## WHAT YOU WILL DO
Retype, word for word, each line between the lines holding "U6: NOT 74LS04" and "R1: none -> 51k (GND, NET8)", inclusive, and leave the rest of the data alone.

## DATA SUPPLIED

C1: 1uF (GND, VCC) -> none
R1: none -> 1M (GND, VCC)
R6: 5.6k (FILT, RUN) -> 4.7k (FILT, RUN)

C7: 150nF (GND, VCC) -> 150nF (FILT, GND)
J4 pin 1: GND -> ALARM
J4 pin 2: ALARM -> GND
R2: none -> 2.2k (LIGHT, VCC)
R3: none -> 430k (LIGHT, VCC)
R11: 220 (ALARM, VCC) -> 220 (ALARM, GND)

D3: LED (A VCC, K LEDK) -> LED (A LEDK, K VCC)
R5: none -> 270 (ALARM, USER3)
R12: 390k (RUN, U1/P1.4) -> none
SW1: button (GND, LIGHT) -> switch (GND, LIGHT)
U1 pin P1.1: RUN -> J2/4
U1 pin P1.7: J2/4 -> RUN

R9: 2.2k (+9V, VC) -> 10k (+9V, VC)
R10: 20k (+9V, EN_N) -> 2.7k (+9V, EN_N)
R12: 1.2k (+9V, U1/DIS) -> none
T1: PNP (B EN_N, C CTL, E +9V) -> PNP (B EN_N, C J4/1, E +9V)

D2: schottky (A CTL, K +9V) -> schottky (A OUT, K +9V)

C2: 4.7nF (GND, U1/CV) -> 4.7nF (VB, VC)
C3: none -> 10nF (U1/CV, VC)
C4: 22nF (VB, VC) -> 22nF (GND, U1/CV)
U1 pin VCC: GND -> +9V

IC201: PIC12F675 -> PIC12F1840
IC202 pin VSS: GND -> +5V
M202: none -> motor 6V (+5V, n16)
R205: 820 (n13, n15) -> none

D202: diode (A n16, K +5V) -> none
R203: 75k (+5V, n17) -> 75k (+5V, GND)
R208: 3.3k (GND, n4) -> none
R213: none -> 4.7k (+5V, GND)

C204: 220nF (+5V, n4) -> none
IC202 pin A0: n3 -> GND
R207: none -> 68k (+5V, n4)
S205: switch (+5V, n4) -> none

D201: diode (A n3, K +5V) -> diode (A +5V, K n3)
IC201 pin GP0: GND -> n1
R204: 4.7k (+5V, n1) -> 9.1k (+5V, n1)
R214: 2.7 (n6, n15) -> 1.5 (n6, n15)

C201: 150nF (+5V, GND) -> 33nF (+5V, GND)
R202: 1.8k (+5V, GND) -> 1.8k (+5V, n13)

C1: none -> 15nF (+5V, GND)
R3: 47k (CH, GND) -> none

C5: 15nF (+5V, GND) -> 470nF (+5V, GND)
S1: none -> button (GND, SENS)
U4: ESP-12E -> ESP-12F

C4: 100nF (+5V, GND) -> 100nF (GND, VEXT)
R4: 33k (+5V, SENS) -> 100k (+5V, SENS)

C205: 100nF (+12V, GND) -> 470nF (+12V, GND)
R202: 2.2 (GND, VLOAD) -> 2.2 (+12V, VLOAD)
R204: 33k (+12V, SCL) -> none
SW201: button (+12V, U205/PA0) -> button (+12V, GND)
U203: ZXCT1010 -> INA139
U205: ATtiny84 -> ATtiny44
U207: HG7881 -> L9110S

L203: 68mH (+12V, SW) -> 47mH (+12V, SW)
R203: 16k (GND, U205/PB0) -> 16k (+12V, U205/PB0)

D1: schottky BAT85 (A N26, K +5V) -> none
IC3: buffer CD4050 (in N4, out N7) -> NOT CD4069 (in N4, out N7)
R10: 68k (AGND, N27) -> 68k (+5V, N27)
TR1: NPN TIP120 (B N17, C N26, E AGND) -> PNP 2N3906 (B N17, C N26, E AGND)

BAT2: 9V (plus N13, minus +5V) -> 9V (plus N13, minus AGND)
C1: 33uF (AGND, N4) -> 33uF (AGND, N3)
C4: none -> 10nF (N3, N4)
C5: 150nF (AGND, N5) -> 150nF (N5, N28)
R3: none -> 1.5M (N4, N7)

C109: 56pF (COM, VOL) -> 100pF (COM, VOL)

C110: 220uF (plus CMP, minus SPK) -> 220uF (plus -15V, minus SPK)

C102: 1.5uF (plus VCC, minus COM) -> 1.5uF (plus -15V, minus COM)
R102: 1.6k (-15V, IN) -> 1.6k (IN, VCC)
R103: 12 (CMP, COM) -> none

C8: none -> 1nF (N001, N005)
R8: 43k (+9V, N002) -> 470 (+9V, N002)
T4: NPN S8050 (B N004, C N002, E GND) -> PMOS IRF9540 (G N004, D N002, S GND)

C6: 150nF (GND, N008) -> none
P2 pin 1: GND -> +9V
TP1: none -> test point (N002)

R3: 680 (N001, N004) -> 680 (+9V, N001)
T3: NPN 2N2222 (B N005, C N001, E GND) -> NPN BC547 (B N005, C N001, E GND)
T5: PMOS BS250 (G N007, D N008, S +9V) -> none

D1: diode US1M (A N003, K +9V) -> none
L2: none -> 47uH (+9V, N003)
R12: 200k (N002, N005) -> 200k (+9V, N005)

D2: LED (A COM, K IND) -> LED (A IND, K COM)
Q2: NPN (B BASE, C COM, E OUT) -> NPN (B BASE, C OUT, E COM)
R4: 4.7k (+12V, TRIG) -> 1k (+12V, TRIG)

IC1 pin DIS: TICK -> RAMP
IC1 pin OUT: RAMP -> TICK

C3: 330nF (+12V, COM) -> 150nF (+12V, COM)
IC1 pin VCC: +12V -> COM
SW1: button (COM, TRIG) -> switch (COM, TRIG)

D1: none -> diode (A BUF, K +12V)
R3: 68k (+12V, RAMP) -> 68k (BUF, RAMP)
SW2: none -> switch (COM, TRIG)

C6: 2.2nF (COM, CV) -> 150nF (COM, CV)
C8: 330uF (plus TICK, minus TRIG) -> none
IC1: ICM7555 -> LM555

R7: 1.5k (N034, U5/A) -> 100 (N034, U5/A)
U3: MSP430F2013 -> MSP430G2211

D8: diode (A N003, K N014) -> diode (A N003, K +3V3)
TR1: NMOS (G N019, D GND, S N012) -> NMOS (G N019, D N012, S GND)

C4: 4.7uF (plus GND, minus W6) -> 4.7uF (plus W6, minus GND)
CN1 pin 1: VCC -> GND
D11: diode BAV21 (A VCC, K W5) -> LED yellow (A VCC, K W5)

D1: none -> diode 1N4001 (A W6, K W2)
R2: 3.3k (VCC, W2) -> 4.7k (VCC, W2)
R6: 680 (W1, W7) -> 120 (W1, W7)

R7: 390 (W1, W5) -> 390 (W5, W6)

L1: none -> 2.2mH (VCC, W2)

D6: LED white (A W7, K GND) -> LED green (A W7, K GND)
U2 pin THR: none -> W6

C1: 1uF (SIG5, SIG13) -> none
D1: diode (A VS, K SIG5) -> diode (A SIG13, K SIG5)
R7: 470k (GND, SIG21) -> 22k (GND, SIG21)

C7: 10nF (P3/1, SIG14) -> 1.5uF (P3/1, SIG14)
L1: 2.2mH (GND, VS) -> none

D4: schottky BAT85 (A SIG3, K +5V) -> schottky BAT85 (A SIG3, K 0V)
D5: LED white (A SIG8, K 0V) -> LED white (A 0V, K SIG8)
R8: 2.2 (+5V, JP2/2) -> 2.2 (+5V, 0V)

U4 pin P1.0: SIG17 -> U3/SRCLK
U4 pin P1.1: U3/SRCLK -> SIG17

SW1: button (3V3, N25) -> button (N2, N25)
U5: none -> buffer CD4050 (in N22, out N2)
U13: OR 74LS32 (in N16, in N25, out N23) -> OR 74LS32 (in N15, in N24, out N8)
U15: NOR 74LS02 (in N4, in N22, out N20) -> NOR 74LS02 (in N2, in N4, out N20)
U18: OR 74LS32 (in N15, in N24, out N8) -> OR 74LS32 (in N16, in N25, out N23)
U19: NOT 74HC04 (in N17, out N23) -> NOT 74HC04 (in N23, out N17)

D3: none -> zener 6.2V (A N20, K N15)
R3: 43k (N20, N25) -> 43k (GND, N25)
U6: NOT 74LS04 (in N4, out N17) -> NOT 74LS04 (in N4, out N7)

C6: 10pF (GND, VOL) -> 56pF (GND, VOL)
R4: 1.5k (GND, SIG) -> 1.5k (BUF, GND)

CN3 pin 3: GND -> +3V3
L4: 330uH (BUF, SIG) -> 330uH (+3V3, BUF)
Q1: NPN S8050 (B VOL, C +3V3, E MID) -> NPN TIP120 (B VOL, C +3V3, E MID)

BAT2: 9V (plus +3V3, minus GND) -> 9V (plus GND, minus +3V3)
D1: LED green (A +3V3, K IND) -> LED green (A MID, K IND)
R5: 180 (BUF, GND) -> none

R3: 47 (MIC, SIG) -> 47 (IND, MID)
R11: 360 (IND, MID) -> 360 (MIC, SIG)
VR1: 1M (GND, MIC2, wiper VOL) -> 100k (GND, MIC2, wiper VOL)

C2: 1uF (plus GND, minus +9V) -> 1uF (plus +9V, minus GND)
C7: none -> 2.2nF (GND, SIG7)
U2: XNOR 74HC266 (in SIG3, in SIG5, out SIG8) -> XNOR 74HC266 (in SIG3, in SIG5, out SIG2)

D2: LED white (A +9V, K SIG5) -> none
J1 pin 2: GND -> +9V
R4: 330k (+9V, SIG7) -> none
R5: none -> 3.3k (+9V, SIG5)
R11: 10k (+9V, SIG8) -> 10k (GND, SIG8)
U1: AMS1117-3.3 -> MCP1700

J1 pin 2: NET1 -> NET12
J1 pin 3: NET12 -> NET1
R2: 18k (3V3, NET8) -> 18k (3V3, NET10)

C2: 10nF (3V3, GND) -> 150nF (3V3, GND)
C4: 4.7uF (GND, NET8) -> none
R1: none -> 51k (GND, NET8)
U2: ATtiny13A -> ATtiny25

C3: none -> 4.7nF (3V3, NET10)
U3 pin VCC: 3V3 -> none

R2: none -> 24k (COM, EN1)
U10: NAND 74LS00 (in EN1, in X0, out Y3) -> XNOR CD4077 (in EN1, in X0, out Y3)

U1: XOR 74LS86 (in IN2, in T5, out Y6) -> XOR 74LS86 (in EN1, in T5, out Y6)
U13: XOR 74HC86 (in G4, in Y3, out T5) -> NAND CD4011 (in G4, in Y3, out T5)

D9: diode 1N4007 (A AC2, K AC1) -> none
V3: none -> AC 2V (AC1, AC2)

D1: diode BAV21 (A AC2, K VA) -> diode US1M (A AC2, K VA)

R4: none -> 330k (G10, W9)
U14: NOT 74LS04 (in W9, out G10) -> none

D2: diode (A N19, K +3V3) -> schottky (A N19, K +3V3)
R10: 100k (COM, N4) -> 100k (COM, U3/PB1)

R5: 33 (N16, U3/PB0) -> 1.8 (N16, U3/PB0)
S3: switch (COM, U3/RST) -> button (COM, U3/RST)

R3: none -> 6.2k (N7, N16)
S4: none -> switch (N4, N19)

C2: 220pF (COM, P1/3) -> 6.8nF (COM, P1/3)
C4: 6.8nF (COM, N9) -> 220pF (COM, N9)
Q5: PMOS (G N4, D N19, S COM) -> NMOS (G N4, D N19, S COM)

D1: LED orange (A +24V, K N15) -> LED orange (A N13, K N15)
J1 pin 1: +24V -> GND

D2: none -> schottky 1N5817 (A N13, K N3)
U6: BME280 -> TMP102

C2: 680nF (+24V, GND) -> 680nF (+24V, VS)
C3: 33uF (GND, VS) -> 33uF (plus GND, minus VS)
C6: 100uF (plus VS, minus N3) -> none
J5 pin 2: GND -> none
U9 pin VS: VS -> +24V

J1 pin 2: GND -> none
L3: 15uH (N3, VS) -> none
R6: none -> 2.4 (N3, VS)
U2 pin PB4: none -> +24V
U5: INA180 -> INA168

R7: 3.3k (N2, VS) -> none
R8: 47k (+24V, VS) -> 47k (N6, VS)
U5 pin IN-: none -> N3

## YOUR RESPONSE
U6: NOT 74LS04 (in N4, out N17) -> NOT 74LS04 (in N4, out N7)

C6: 10pF (GND, VOL) -> 56pF (GND, VOL)
R4: 1.5k (GND, SIG) -> 1.5k (BUF, GND)

CN3 pin 3: GND -> +3V3
L4: 330uH (BUF, SIG) -> 330uH (+3V3, BUF)
Q1: NPN S8050 (B VOL, C +3V3, E MID) -> NPN TIP120 (B VOL, C +3V3, E MID)

BAT2: 9V (plus +3V3, minus GND) -> 9V (plus GND, minus +3V3)
D1: LED green (A +3V3, K IND) -> LED green (A MID, K IND)
R5: 180 (BUF, GND) -> none

R3: 47 (MIC, SIG) -> 47 (IND, MID)
R11: 360 (IND, MID) -> 360 (MIC, SIG)
VR1: 1M (GND, MIC2, wiper VOL) -> 100k (GND, MIC2, wiper VOL)

C2: 1uF (plus GND, minus +9V) -> 1uF (plus +9V, minus GND)
C7: none -> 2.2nF (GND, SIG7)
U2: XNOR 74HC266 (in SIG3, in SIG5, out SIG8) -> XNOR 74HC266 (in SIG3, in SIG5, out SIG2)

D2: LED white (A +9V, K SIG5) -> none
J1 pin 2: GND -> +9V
R4: 330k (+9V, SIG7) -> none
R5: none -> 3.3k (+9V, SIG5)
R11: 10k (+9V, SIG8) -> 10k (GND, SIG8)
U1: AMS1117-3.3 -> MCP1700

J1 pin 2: NET1 -> NET12
J1 pin 3: NET12 -> NET1
R2: 18k (3V3, NET8) -> 18k (3V3, NET10)

C2: 10nF (3V3, GND) -> 150nF (3V3, GND)
C4: 4.7uF (GND, NET8) -> none
R1: none -> 51k (GND, NET8)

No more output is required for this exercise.